WHAT YOU SHOULD DO: Copy, with no pictures, the line that contains "orange cheese: 5 -> 3" and each line after it down to the end of the entries below, exactly.

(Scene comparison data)
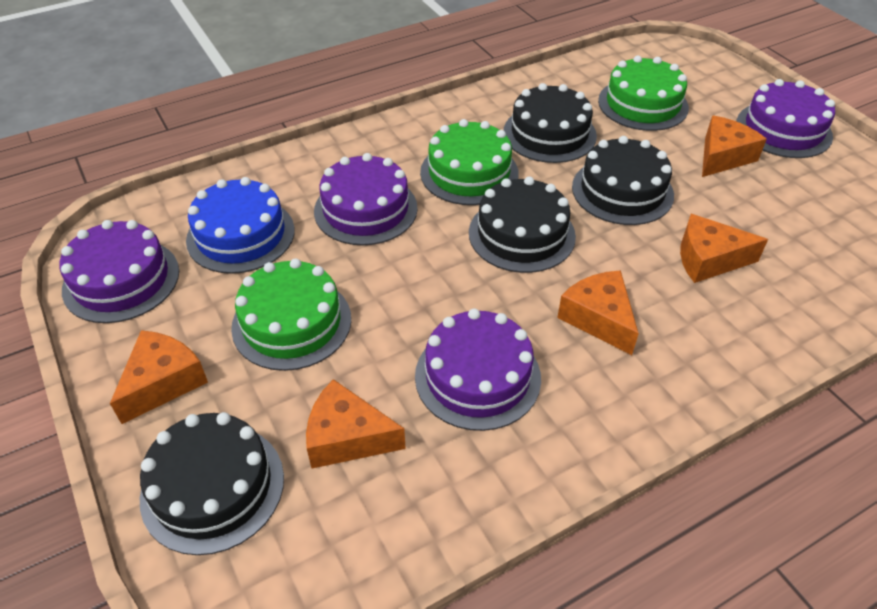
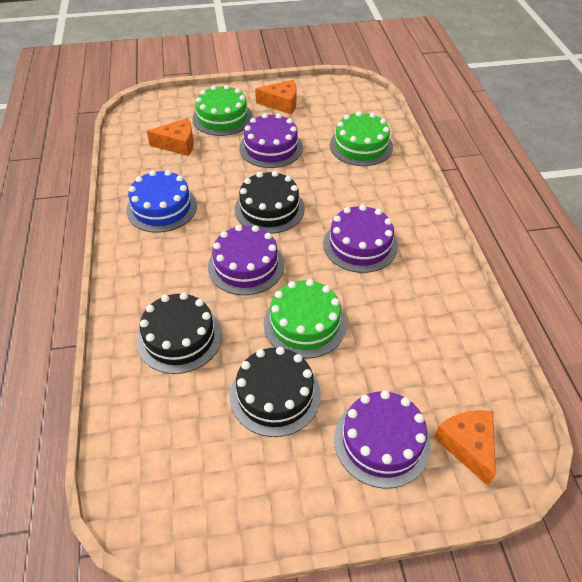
black cake: 4 -> 3
orange cheese: 5 -> 3

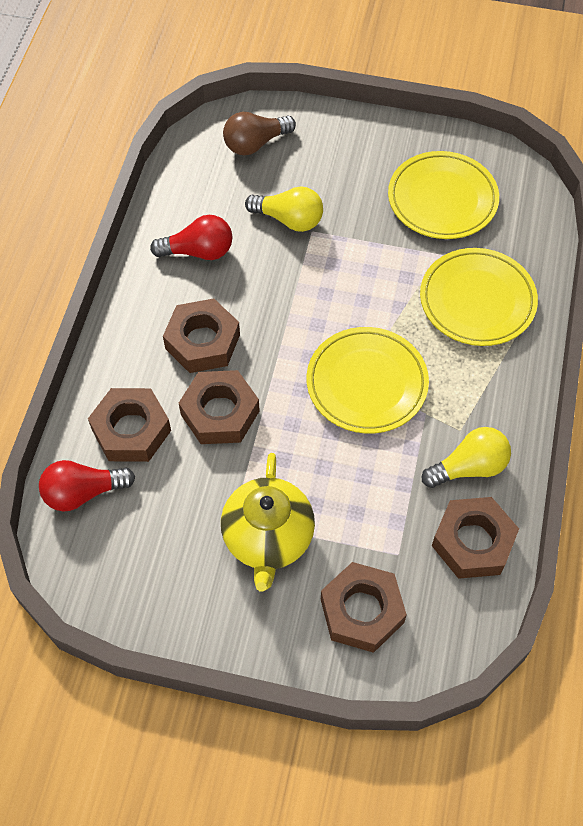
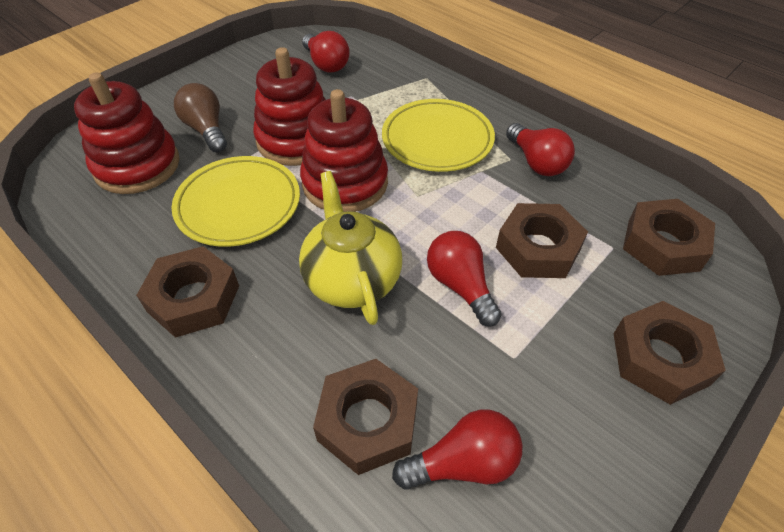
red light bulb: 2 -> 4
red stacking toy: 0 -> 3
yellow light bulb: 2 -> 0
yellow plate: 3 -> 2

ANSWER TO THE EXERCISE:
orange cheese: 5 -> 3

red light bulb: 2 -> 4
red stacking toy: 0 -> 3
yellow light bulb: 2 -> 0
yellow plate: 3 -> 2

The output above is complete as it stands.